* [Work required]
Within the entries below, output exactly the lines between the line containing "(740, 452) = (325, 130): none" and the line containing "(462, 321) = (709, 475): purple", inclusive, and omit any picture.

* [Input data]
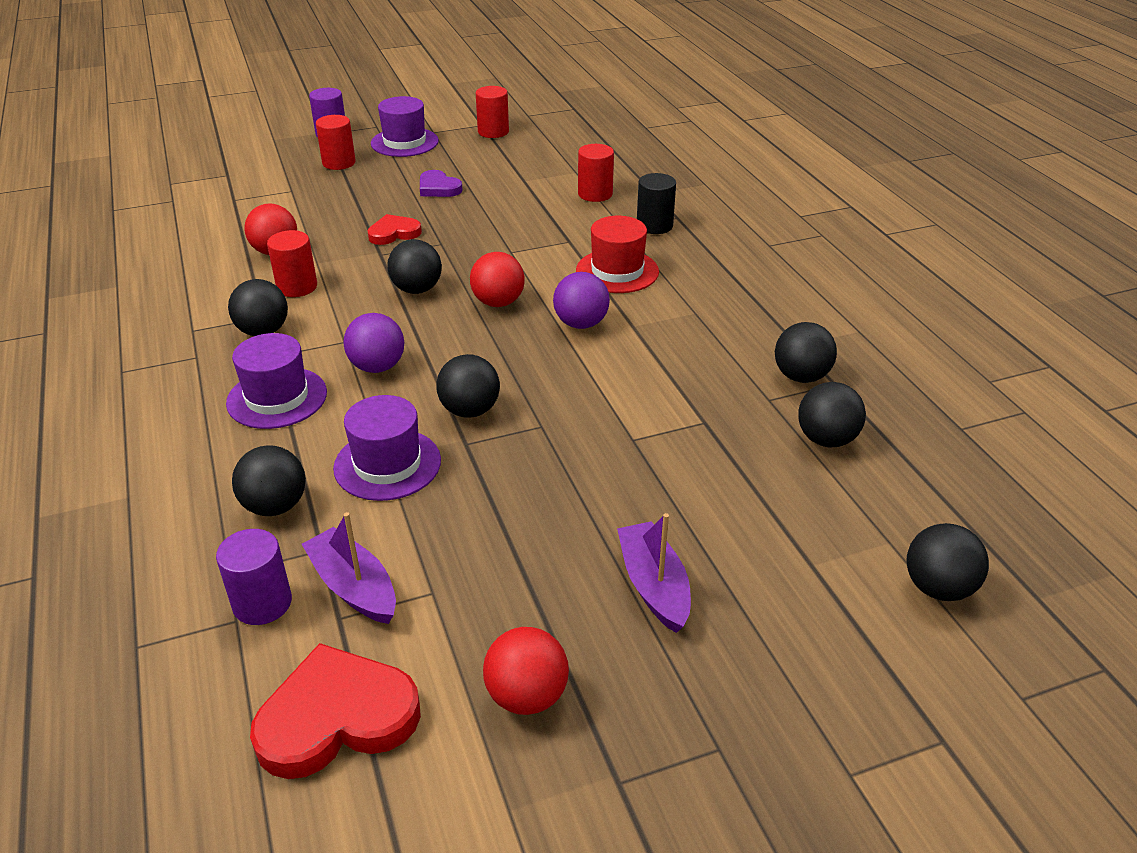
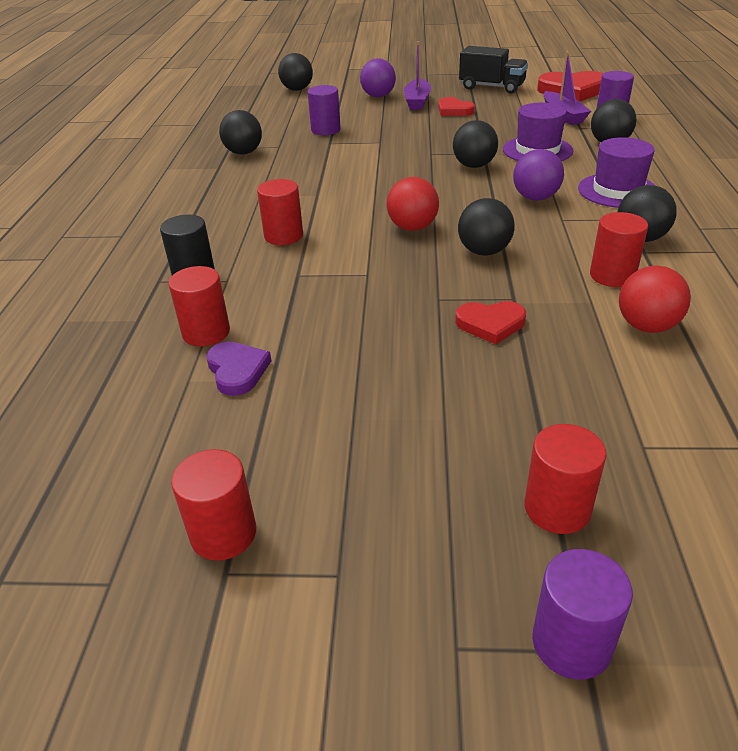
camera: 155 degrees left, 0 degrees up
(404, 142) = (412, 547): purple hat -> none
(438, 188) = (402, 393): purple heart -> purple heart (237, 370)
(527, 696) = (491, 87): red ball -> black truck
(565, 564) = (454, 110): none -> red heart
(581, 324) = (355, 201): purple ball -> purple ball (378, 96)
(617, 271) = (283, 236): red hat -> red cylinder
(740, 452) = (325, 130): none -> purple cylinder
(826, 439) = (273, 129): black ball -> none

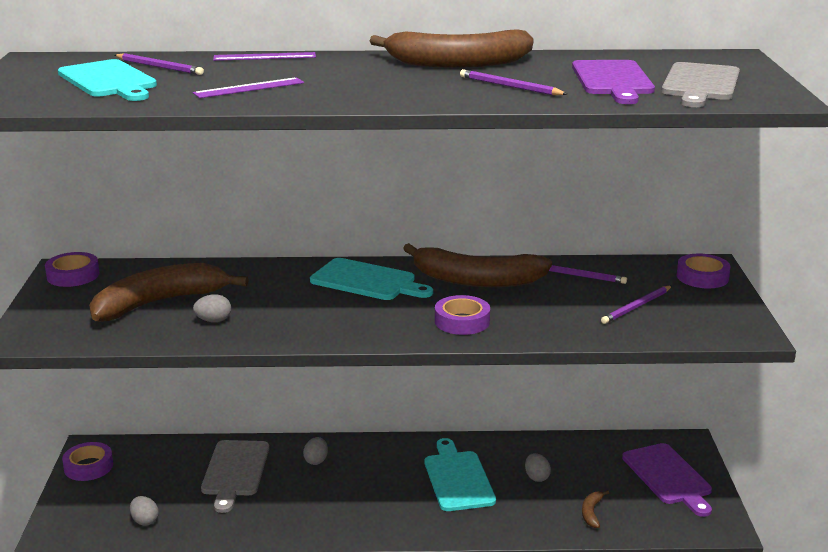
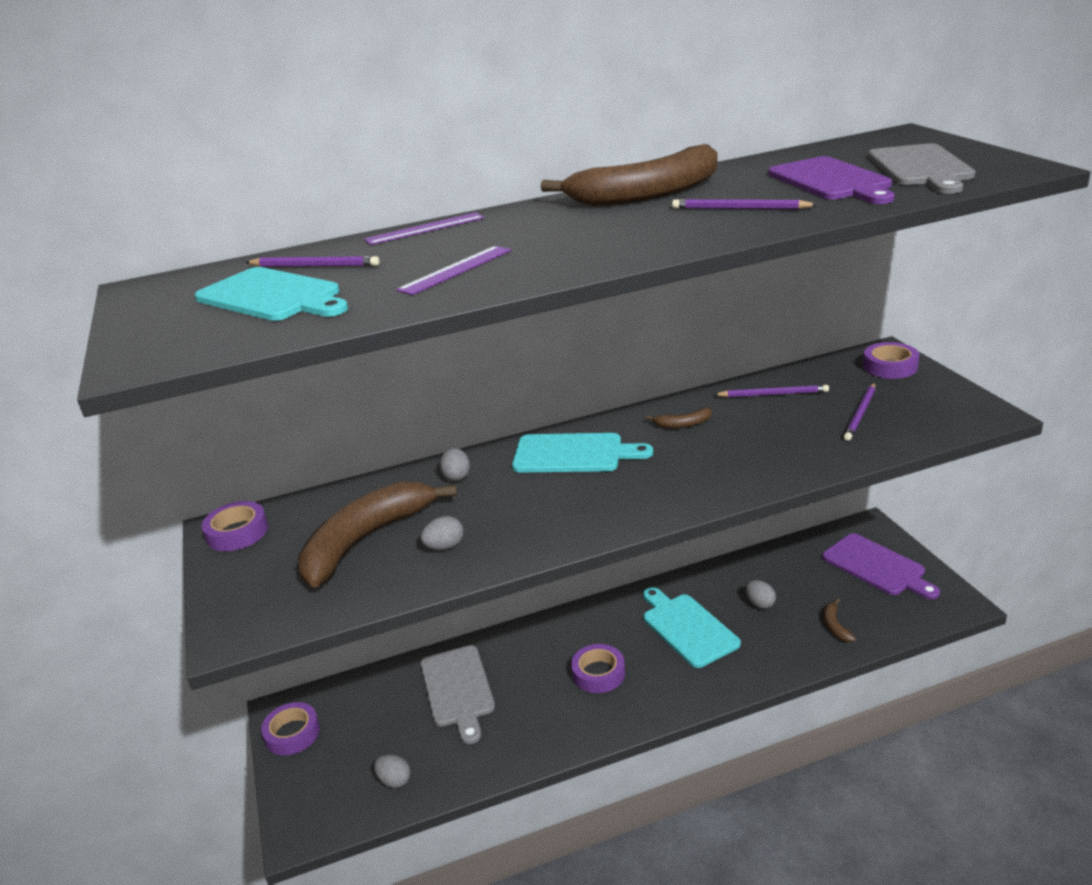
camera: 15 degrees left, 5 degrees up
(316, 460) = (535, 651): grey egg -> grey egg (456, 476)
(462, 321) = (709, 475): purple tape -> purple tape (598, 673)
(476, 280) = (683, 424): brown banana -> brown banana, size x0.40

* [Exercise result]
(740, 452) = (325, 130): none -> purple cylinder
(826, 439) = (273, 129): black ball -> none

camera: 15 degrees left, 5 degrees up
(316, 460) = (535, 651): grey egg -> grey egg (456, 476)
(462, 321) = (709, 475): purple tape -> purple tape (598, 673)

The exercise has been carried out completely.